Task directions:
Every entry below must be repeated exactly; skip the pictures.

Given information:

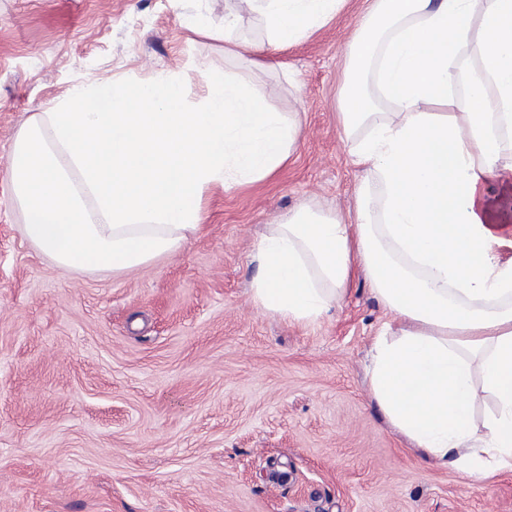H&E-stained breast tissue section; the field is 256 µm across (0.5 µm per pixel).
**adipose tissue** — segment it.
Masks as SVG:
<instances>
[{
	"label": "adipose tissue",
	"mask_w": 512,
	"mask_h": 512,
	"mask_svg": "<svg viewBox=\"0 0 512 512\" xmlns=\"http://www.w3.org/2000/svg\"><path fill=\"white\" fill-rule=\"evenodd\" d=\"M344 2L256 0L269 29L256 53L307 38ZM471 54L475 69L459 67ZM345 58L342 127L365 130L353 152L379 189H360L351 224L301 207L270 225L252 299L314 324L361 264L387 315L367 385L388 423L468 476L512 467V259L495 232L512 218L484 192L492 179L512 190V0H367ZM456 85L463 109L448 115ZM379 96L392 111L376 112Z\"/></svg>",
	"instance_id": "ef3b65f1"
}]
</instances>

Written reply:
H&E-stained breast tissue section; the field is 256 µm across (0.5 µm per pixel).
**adipose tissue** — segment it.
Masks as SVG:
<instances>
[{
	"label": "adipose tissue",
	"mask_w": 512,
	"mask_h": 512,
	"mask_svg": "<svg viewBox=\"0 0 512 512\" xmlns=\"http://www.w3.org/2000/svg\"><path fill=\"white\" fill-rule=\"evenodd\" d=\"M344 2L256 0L269 29L256 53L307 38ZM471 54L475 69L459 67ZM345 58L342 127L365 130L353 152L379 189H360L351 224L301 207L270 225L252 299L314 324L361 264L387 315L367 385L388 423L468 476L512 467V259L495 232L512 218L484 192L492 179L512 190V0H367ZM456 85L463 109L448 115ZM379 96L392 111L376 112Z\"/></svg>",
	"instance_id": "ef3b65f1"
}]
</instances>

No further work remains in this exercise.